From the first line to the last, repeat the records exactly and skip the pictures.

## Material shown:
___

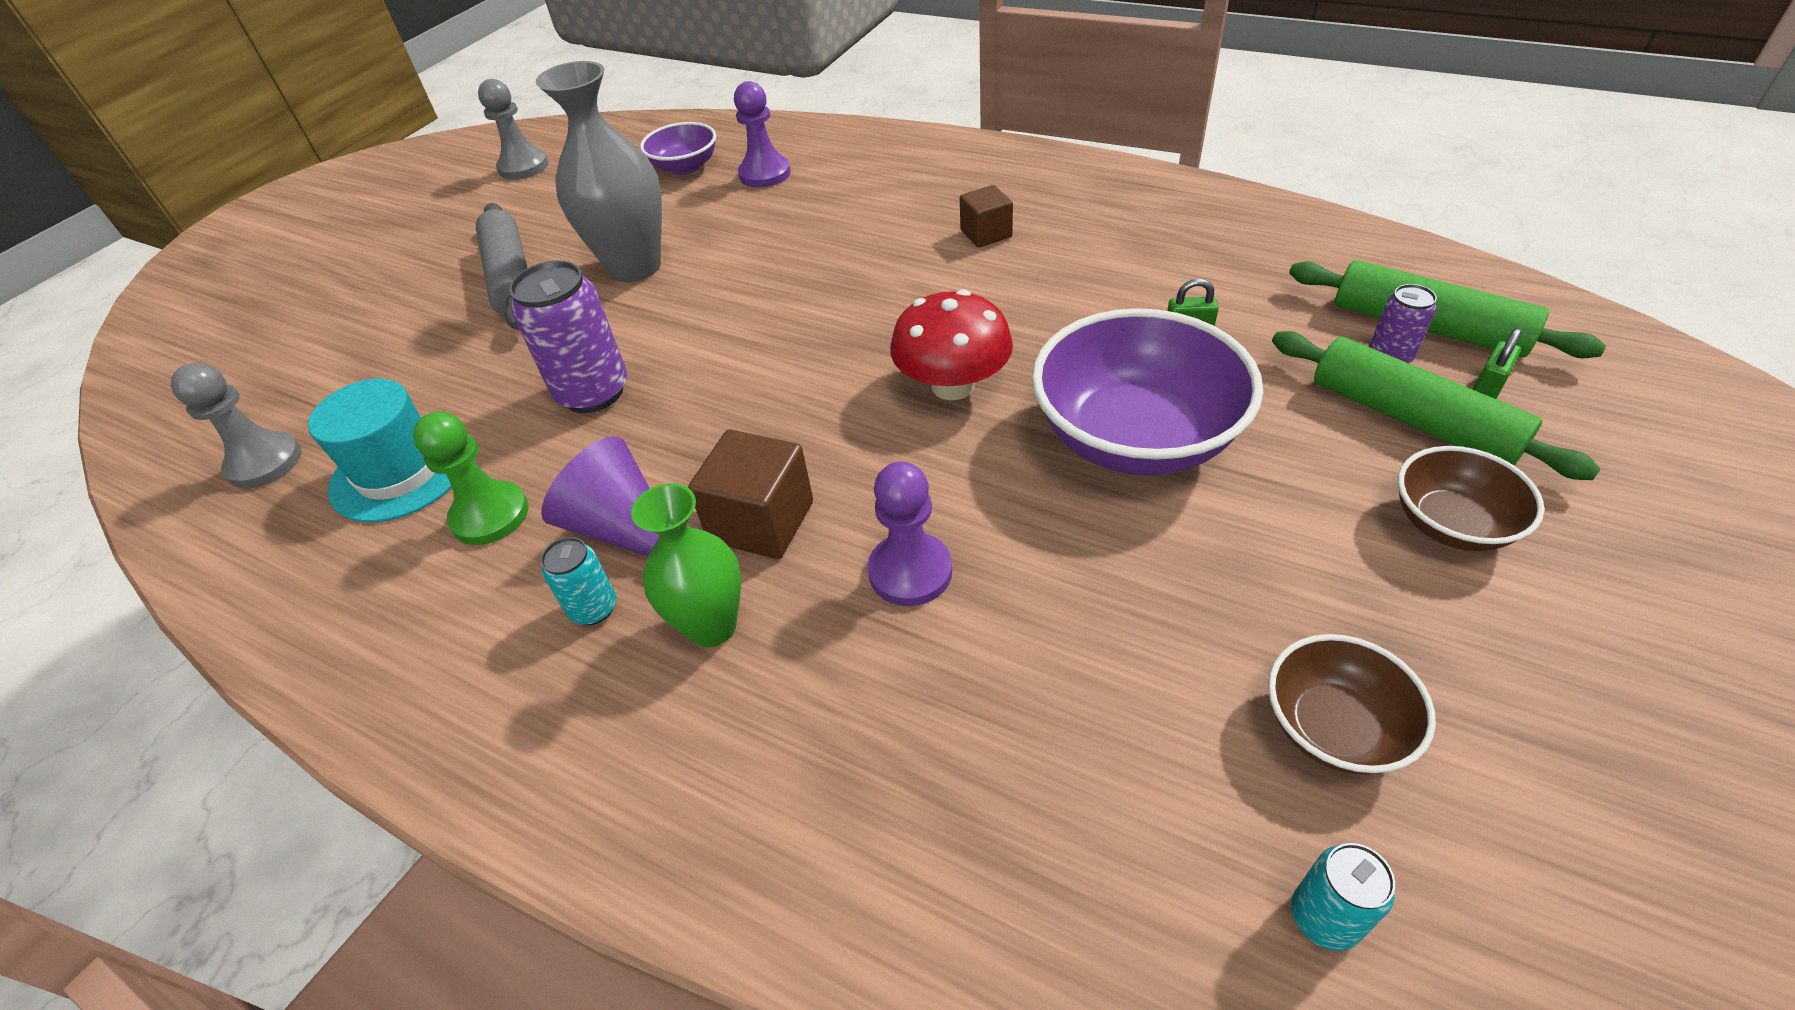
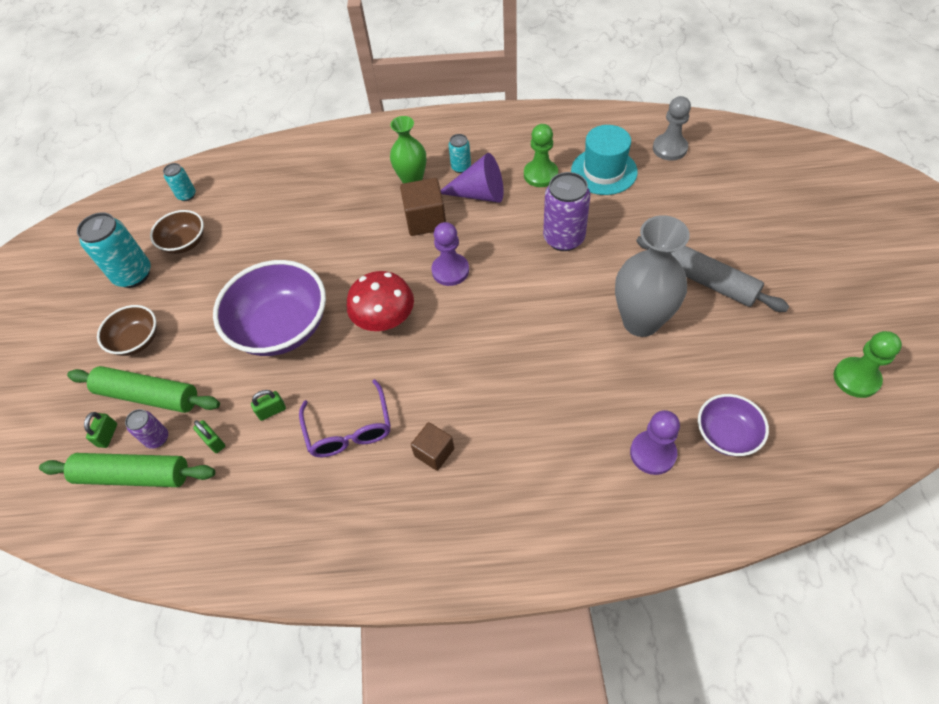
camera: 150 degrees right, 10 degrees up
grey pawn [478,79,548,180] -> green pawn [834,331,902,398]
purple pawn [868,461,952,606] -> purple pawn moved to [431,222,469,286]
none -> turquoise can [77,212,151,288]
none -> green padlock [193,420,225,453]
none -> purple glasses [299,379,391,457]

___

## Task response:
camera: 150 degrees right, 10 degrees up
grey pawn [478,79,548,180] -> green pawn [834,331,902,398]
purple pawn [868,461,952,606] -> purple pawn moved to [431,222,469,286]
none -> turquoise can [77,212,151,288]
none -> green padlock [193,420,225,453]
none -> purple glasses [299,379,391,457]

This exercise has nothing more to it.